## Given exercise
Extract each line of the data below that contains the string "slurDashed".

______

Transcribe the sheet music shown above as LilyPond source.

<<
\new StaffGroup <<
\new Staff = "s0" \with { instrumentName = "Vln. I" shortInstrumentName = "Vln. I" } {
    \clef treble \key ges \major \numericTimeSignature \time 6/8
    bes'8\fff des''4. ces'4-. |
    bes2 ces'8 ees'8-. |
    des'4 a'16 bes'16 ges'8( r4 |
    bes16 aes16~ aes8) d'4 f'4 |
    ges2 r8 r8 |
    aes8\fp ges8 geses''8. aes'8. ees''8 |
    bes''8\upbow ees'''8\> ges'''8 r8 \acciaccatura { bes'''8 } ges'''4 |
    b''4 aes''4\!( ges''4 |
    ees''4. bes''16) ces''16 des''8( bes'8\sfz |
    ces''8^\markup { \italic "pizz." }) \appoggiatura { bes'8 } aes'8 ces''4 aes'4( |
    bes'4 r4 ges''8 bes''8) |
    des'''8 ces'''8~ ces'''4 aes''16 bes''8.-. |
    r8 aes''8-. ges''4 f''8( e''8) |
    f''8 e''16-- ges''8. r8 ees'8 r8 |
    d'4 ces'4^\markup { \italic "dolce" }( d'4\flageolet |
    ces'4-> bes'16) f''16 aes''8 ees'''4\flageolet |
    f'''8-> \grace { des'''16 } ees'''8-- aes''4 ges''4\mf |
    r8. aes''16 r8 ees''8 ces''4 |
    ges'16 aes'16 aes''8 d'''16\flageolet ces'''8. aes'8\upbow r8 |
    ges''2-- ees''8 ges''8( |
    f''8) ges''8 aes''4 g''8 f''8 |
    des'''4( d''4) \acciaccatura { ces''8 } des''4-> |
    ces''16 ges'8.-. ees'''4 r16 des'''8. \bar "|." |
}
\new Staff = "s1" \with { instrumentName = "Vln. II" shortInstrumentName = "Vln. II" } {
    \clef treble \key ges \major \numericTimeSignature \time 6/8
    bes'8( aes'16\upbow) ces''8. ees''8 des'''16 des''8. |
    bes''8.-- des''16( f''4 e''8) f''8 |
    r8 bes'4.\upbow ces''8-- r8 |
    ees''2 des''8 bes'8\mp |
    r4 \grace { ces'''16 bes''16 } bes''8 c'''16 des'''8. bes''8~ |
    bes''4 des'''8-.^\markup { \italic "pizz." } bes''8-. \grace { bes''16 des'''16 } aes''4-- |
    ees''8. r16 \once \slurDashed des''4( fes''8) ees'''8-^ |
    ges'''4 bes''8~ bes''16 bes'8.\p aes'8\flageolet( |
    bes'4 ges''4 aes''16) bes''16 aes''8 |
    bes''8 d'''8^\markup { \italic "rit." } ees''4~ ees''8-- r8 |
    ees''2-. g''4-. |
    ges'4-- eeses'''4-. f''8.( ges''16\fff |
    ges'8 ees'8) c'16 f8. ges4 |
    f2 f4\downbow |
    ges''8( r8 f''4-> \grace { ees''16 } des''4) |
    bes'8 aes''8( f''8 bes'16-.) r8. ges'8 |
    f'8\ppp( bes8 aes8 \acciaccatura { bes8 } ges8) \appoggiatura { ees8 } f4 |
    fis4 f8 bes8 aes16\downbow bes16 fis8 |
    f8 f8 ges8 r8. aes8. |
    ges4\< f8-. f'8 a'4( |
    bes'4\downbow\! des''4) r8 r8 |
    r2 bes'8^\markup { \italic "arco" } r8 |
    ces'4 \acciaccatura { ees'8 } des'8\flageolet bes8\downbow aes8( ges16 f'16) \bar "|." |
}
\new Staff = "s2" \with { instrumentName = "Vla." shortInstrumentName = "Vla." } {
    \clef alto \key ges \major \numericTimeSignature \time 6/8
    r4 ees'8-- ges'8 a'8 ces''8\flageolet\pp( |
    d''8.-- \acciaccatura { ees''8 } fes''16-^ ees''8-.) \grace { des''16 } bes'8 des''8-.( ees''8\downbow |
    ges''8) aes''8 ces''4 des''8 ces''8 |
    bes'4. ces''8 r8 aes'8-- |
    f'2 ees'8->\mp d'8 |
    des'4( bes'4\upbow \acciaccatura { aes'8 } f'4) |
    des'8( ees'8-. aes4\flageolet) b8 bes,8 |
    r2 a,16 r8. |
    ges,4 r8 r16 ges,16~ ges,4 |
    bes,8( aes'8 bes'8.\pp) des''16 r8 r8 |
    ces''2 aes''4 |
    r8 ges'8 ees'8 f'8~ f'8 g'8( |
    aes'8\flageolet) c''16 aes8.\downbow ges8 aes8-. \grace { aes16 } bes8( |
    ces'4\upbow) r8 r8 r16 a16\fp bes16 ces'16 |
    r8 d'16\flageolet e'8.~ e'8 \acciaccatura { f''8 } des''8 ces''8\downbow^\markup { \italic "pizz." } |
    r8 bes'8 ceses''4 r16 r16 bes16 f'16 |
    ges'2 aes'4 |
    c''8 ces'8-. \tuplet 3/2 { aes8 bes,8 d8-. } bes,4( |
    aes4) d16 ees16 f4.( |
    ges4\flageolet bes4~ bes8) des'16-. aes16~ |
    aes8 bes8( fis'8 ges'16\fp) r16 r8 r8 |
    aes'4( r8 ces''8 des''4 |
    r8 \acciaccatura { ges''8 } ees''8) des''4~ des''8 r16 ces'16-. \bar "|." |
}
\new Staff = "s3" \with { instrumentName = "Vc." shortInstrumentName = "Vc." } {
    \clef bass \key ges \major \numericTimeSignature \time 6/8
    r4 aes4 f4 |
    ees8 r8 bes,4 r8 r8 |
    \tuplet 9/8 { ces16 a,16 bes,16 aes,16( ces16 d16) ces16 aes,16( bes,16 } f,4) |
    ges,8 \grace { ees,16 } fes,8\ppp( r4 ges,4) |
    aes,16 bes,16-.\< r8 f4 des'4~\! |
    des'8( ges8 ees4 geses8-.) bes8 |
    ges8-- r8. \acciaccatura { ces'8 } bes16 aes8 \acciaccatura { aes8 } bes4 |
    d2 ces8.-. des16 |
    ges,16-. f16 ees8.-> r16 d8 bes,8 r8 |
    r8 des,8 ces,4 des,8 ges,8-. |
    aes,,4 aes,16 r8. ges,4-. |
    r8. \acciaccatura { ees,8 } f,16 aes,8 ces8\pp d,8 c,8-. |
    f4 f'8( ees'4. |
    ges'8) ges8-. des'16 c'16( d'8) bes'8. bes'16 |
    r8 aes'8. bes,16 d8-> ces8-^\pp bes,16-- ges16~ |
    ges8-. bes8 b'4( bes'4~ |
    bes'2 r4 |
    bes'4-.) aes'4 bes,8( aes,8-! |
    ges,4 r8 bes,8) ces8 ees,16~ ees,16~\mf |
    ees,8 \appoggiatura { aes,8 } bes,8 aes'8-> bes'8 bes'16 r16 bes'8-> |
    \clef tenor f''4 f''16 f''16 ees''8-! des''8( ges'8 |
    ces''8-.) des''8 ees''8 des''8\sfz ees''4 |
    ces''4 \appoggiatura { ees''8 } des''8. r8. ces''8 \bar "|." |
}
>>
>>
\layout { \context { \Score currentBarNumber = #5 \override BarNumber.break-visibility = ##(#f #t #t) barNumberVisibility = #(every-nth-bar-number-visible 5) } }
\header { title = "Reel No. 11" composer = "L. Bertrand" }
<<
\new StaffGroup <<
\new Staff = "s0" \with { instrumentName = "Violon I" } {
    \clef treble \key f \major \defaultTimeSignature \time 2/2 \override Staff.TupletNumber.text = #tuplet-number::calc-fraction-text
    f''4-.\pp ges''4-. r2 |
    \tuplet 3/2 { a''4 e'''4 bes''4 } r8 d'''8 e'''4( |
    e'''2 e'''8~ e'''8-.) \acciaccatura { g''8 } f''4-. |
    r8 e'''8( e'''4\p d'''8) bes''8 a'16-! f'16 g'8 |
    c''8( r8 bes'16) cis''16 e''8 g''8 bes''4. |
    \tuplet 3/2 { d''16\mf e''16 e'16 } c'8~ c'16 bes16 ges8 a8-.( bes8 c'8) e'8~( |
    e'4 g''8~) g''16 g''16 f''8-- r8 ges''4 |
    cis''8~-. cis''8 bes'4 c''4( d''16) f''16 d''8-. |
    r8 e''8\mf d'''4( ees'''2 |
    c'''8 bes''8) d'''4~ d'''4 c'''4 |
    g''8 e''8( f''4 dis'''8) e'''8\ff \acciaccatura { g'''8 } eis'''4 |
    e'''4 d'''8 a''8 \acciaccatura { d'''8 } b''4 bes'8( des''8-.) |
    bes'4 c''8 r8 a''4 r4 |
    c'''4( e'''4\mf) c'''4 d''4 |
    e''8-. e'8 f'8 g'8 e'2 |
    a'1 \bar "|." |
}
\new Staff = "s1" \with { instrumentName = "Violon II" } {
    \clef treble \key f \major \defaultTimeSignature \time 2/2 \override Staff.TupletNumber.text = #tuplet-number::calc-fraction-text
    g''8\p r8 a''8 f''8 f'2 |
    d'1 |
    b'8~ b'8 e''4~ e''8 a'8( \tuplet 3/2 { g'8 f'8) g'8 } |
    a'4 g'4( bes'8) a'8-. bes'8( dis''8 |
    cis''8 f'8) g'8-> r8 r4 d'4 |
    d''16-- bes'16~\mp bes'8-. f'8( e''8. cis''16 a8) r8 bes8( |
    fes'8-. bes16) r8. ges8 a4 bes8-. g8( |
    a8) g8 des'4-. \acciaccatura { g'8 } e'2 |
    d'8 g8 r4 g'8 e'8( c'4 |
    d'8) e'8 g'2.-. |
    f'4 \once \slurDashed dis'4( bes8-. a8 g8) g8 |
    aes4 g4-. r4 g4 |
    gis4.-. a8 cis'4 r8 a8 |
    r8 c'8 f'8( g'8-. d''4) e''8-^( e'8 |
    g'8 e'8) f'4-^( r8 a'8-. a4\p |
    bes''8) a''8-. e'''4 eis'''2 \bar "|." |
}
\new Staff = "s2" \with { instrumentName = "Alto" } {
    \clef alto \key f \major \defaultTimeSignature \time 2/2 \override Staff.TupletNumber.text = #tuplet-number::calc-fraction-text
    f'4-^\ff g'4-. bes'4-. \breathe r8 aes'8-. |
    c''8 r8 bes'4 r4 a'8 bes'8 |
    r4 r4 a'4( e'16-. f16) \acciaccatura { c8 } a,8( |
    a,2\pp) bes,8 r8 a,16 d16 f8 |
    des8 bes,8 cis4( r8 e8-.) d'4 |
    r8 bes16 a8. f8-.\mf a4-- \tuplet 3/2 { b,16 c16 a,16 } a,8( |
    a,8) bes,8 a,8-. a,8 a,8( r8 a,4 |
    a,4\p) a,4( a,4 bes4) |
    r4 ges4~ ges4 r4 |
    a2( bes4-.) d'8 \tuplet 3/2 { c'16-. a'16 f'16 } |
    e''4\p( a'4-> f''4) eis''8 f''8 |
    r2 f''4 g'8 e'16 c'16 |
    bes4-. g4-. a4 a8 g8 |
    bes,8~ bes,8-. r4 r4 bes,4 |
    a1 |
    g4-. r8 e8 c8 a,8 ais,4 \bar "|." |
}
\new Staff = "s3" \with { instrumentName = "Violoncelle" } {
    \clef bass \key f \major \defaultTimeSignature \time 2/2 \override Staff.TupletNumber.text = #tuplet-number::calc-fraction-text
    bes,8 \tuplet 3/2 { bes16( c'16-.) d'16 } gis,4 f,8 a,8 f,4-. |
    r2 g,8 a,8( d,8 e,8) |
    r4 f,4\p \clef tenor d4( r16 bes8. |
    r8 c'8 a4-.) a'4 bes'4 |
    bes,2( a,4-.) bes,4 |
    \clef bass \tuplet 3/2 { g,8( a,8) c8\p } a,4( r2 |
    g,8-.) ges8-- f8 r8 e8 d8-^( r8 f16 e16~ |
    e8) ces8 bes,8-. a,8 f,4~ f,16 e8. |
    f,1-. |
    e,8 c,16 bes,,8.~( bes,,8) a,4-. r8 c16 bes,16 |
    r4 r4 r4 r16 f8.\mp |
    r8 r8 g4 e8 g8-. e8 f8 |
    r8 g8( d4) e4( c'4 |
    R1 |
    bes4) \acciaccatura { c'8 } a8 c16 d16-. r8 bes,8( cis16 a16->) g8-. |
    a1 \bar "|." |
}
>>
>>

______

## The response
    ees''8. r16 \once \slurDashed des''4( fes''8) ees'''8-^ |
    f'4 \once \slurDashed dis'4( bes8-. a8 g8) g8 |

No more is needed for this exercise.